## [Problem]
Repeat the listing below exactly from the line with "grey ruler: 5 -> 7" through its last line. Skip every picture.

## [Exercise materials]
^^^^^^^^^^^^^^^^

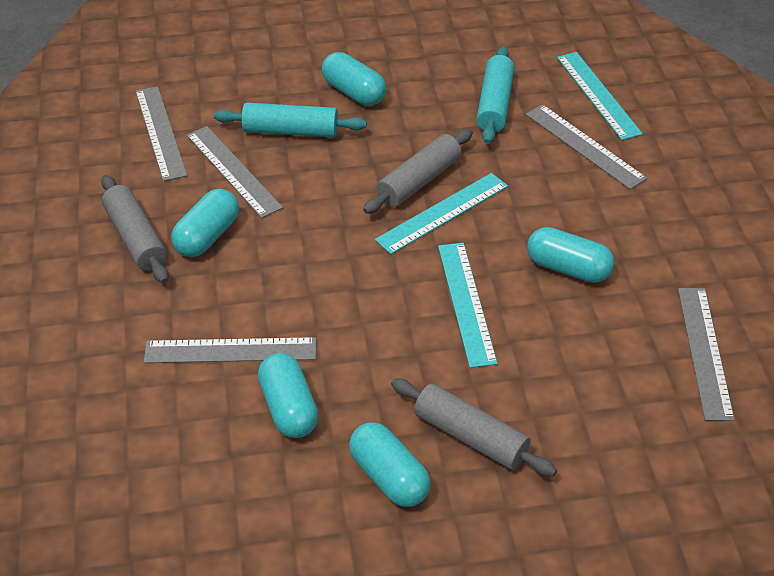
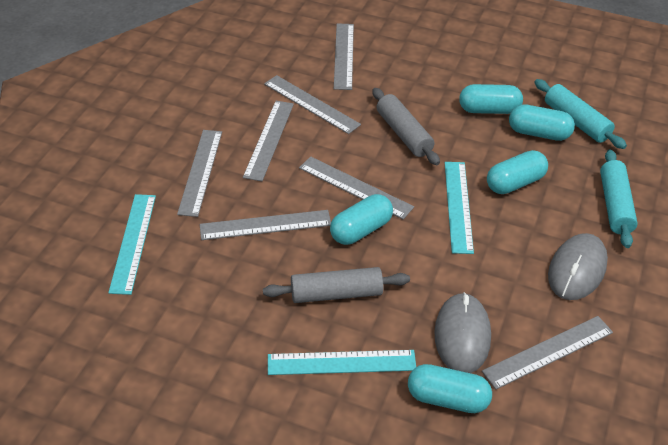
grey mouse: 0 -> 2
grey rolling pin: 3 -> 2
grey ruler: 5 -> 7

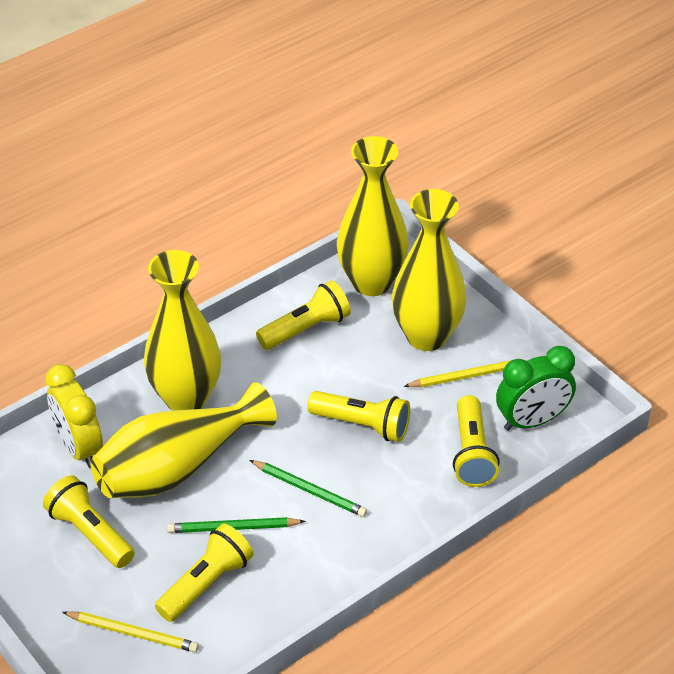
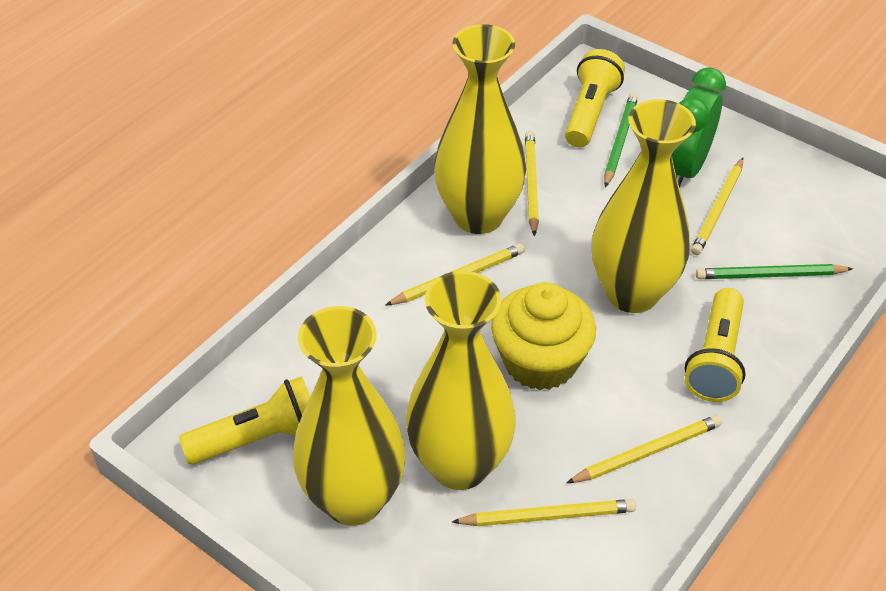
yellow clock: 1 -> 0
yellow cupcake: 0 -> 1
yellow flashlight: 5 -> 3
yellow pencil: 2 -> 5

^^^^^^^^^^^^^^^^

## [Result]
grey ruler: 5 -> 7

yellow clock: 1 -> 0
yellow cupcake: 0 -> 1
yellow flashlight: 5 -> 3
yellow pencil: 2 -> 5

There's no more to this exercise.